Task requirements => Search the records below for the line containing "Q101: NPN 2N3904". Output that line and all later lines exactly; output nothing else.

[Opening Input records section]

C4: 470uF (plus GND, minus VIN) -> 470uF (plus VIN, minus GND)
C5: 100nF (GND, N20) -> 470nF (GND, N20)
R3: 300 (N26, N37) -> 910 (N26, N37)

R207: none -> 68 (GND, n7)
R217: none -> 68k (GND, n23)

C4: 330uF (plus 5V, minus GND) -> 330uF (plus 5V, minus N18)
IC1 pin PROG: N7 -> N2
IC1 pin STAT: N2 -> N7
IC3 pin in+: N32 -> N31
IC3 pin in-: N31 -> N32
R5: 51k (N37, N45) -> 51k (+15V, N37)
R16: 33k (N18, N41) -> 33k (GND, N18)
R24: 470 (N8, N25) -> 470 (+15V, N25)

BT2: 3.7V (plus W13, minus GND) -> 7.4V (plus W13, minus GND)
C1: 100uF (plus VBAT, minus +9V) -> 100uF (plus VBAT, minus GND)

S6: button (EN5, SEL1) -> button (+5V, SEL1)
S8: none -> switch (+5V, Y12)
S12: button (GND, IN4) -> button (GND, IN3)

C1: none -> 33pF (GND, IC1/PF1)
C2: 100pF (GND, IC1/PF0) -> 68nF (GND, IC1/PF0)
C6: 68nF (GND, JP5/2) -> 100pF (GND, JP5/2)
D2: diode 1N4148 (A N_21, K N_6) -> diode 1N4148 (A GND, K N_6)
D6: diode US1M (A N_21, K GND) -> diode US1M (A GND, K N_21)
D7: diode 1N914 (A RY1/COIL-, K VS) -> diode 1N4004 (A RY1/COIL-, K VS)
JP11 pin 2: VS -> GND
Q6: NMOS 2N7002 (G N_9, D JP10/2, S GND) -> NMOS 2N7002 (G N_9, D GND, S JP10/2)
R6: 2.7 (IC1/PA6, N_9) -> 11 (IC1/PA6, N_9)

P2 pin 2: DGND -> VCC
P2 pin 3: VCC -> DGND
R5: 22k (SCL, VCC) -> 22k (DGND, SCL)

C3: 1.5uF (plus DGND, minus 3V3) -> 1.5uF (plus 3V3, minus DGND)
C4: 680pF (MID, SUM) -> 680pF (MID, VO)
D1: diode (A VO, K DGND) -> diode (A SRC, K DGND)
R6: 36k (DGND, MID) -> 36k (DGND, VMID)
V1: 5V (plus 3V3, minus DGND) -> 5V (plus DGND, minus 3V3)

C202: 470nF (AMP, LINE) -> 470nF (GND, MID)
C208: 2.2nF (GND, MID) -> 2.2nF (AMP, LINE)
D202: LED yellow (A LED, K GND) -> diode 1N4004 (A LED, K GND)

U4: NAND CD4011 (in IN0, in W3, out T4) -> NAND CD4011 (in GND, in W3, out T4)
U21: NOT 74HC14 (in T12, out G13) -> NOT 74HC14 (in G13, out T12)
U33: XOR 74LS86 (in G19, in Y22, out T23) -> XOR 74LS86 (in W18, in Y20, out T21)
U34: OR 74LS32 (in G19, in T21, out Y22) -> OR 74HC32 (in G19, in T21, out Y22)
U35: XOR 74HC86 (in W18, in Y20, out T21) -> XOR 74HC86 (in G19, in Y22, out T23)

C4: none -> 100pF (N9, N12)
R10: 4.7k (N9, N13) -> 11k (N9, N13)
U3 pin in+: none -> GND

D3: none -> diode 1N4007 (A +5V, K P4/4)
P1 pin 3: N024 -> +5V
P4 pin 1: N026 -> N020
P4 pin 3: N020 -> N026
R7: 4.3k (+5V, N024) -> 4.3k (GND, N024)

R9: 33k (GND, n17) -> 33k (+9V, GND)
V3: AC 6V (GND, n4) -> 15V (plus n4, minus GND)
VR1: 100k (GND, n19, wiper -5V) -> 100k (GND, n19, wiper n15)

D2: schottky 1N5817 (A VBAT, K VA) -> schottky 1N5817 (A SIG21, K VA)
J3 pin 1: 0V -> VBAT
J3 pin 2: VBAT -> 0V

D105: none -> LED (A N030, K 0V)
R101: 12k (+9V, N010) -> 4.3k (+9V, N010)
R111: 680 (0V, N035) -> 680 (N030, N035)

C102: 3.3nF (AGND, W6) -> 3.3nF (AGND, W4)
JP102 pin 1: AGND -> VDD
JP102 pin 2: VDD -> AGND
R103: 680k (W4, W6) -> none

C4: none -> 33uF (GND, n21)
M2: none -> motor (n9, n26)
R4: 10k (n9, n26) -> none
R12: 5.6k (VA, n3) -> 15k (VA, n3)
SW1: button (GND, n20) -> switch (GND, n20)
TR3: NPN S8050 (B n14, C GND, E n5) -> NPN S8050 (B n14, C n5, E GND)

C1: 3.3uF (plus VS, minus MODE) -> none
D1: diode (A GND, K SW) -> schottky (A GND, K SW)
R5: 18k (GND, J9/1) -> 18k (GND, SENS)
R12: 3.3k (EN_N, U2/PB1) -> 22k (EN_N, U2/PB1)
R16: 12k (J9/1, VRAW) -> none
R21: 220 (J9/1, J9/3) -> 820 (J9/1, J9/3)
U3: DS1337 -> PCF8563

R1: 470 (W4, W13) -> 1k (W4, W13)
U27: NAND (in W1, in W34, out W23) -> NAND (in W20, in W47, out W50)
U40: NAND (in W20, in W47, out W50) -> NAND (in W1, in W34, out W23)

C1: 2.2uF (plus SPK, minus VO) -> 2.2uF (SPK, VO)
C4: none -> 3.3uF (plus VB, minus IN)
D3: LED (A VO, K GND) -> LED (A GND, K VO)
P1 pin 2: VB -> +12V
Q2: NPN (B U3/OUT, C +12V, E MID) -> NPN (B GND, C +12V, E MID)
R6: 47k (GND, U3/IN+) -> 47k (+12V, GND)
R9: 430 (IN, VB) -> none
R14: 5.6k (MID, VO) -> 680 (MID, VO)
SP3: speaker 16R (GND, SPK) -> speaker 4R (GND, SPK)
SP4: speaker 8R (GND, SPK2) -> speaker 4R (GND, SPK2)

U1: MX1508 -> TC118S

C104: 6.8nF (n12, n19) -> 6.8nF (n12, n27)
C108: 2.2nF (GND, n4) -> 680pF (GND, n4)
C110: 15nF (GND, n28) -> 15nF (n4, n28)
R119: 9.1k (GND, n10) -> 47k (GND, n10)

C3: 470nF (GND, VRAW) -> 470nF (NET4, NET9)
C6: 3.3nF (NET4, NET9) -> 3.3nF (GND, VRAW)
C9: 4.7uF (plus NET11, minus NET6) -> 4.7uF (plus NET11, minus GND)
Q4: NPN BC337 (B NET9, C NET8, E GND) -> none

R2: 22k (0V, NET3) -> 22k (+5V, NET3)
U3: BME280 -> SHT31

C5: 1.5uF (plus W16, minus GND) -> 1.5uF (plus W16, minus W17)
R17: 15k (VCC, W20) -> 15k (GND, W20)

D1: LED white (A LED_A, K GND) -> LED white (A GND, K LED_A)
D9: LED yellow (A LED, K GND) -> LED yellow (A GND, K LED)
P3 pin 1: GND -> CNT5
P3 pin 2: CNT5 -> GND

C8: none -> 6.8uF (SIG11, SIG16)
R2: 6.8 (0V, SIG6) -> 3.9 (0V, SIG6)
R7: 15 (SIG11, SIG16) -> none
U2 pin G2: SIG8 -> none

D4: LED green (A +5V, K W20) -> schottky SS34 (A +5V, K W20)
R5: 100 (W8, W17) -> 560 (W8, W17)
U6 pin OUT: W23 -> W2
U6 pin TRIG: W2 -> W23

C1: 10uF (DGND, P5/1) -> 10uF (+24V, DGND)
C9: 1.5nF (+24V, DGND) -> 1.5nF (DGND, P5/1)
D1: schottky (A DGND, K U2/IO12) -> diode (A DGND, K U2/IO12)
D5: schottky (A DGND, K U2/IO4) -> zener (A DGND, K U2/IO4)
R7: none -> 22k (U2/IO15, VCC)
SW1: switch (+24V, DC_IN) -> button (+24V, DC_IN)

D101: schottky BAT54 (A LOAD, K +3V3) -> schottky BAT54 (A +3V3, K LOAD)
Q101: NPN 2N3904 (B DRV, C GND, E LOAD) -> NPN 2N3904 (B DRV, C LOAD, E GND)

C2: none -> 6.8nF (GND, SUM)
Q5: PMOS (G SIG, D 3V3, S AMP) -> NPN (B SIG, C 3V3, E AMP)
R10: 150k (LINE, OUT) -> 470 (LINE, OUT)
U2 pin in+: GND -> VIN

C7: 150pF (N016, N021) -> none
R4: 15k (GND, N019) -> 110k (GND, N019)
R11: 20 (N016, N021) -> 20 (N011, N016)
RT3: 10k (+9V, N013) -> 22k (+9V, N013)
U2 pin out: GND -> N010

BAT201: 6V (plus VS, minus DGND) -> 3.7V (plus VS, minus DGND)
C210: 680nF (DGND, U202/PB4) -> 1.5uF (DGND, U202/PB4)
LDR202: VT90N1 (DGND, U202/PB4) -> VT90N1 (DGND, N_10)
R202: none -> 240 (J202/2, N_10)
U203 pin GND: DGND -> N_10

[Closing Input records section]

Answer space =>
Q101: NPN 2N3904 (B DRV, C GND, E LOAD) -> NPN 2N3904 (B DRV, C LOAD, E GND)

C2: none -> 6.8nF (GND, SUM)
Q5: PMOS (G SIG, D 3V3, S AMP) -> NPN (B SIG, C 3V3, E AMP)
R10: 150k (LINE, OUT) -> 470 (LINE, OUT)
U2 pin in+: GND -> VIN

C7: 150pF (N016, N021) -> none
R4: 15k (GND, N019) -> 110k (GND, N019)
R11: 20 (N016, N021) -> 20 (N011, N016)
RT3: 10k (+9V, N013) -> 22k (+9V, N013)
U2 pin out: GND -> N010

BAT201: 6V (plus VS, minus DGND) -> 3.7V (plus VS, minus DGND)
C210: 680nF (DGND, U202/PB4) -> 1.5uF (DGND, U202/PB4)
LDR202: VT90N1 (DGND, U202/PB4) -> VT90N1 (DGND, N_10)
R202: none -> 240 (J202/2, N_10)
U203 pin GND: DGND -> N_10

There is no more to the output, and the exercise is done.